[Requirement] Give back the full listing exactly, setting the pictures aside.

********************

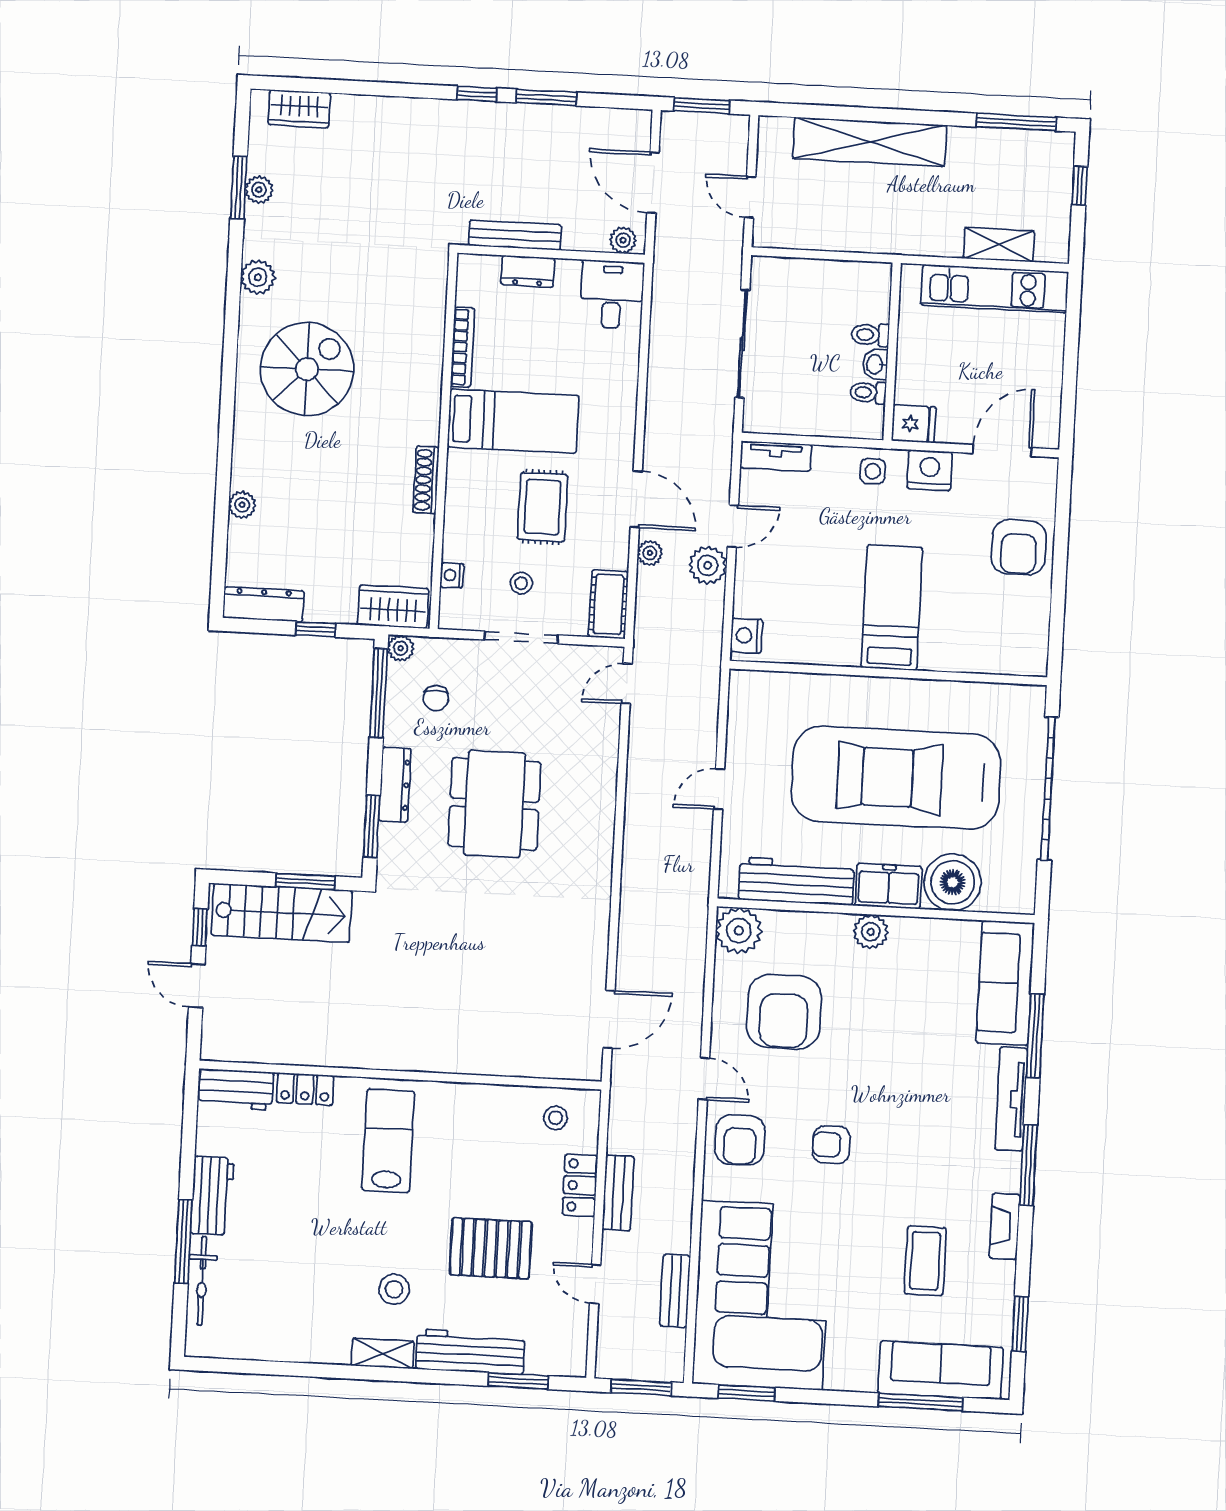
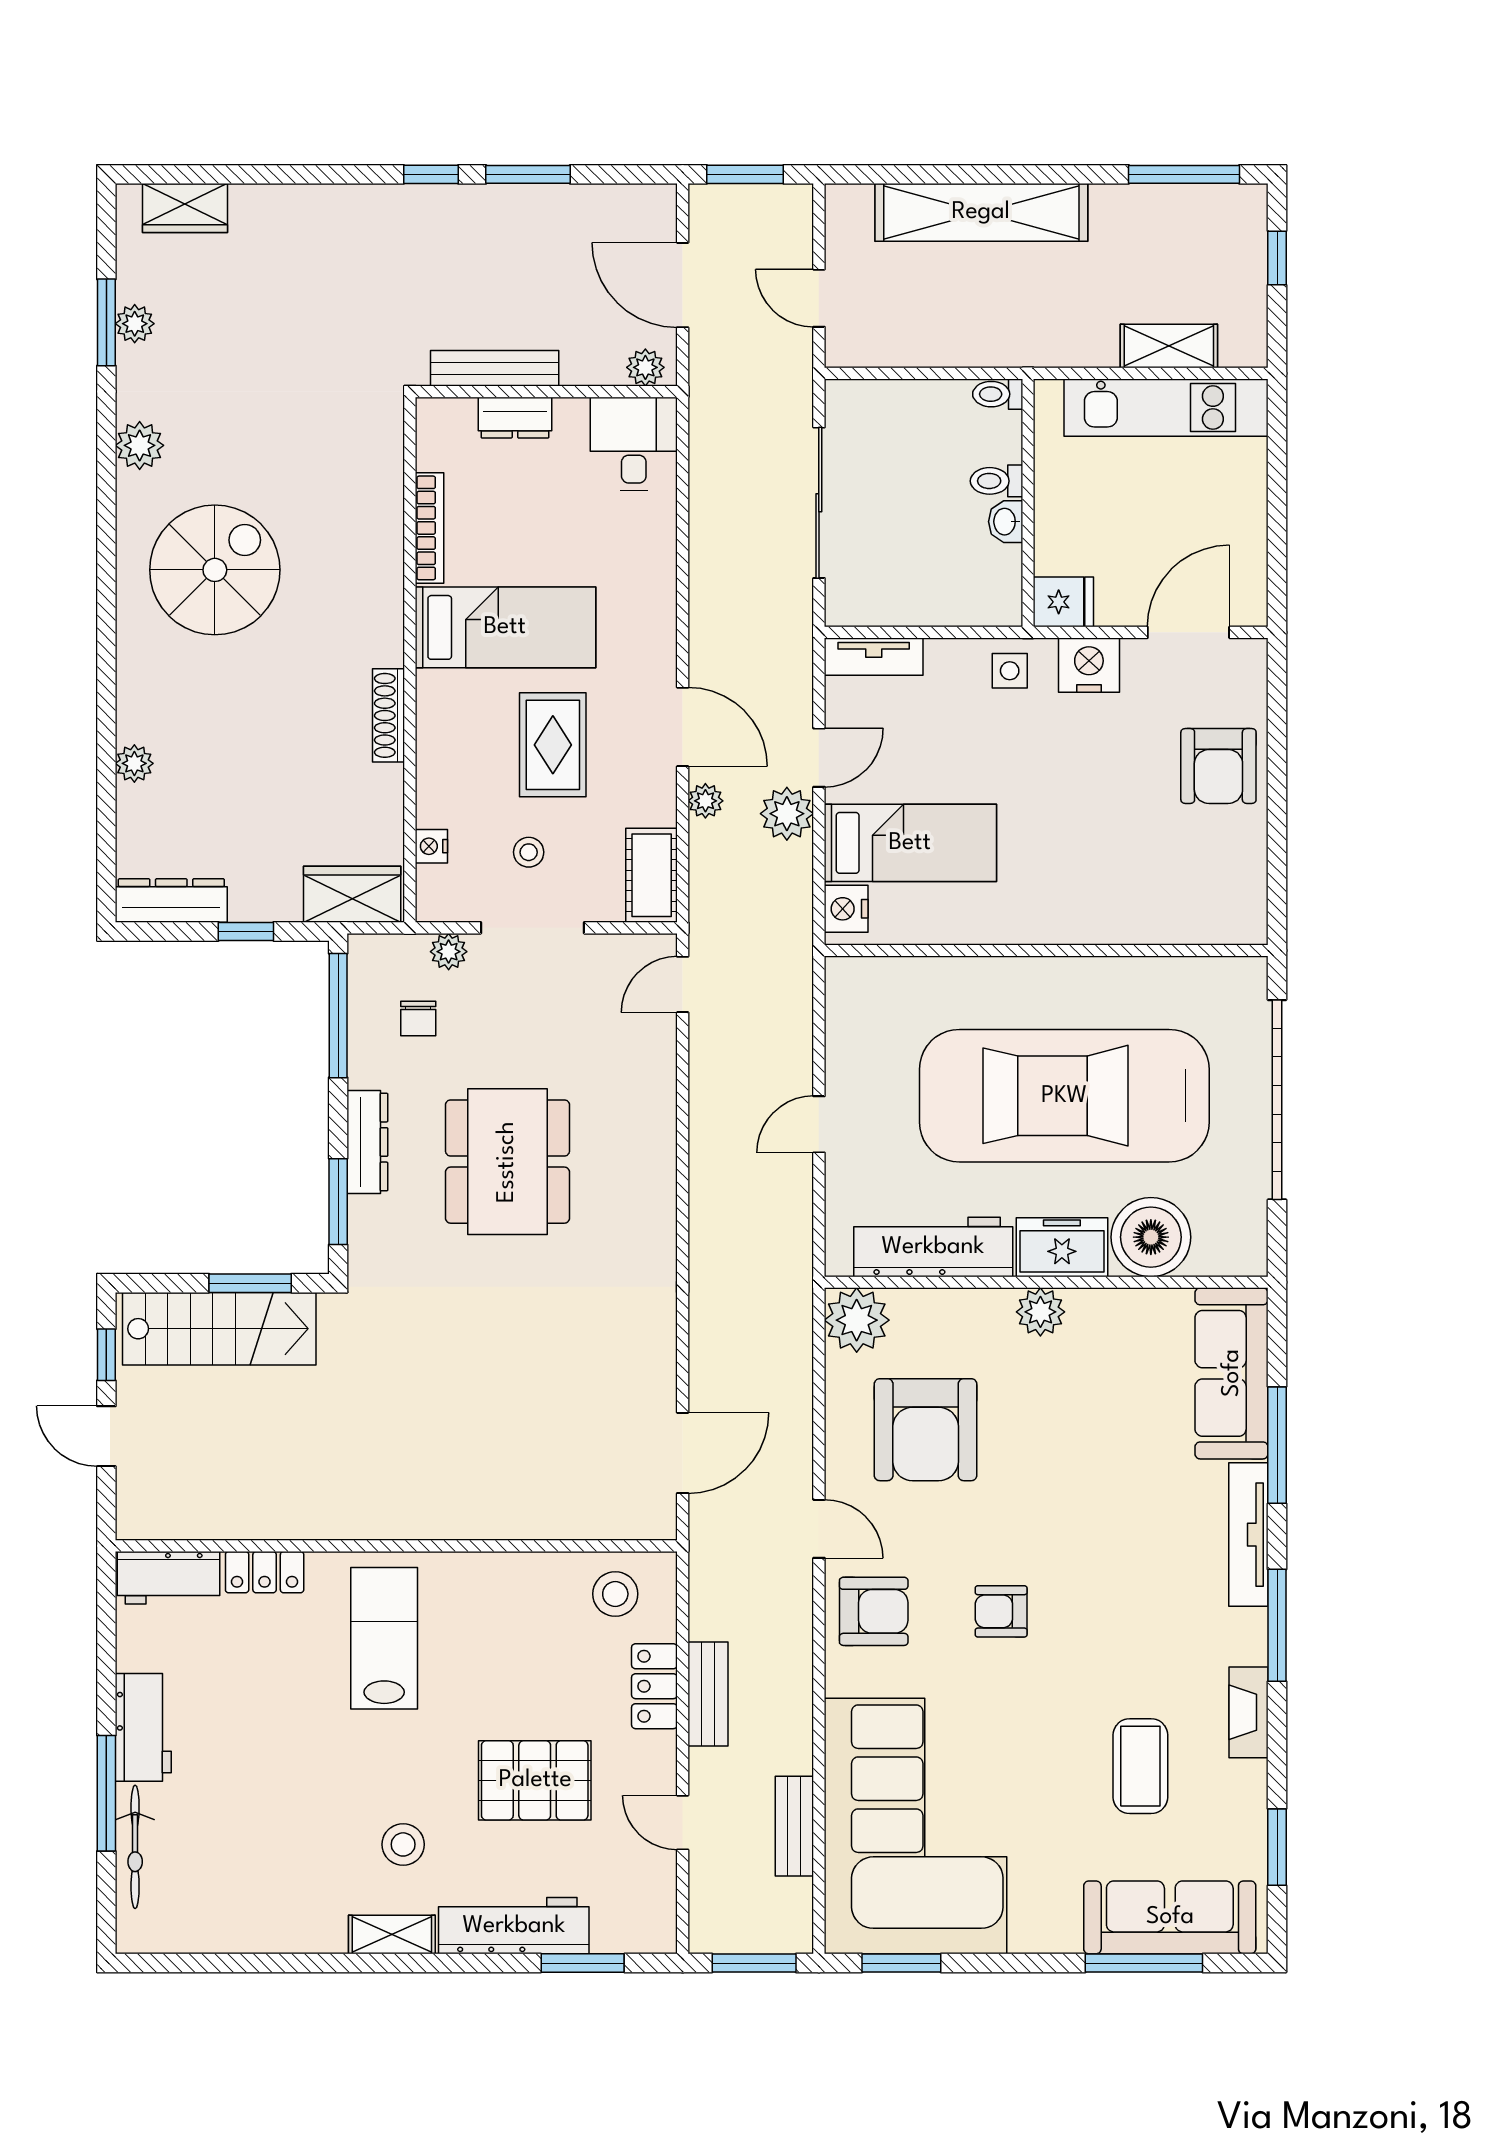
toilet: (868, 392) -> (998, 394), moved
bed: (892, 607) -> (910, 843), moved, turned 90
plant: (401, 648) -> (449, 952), moved
stool: (555, 1118) -> (615, 1594), width x1.37, depth x1.37
armchair: (740, 1140) -> (874, 1611), turned -90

********************

[Problem solution]
toilet: (868, 392) -> (998, 394), moved
bed: (892, 607) -> (910, 843), moved, turned 90
plant: (401, 648) -> (449, 952), moved
stool: (555, 1118) -> (615, 1594), width x1.37, depth x1.37
armchair: (740, 1140) -> (874, 1611), turned -90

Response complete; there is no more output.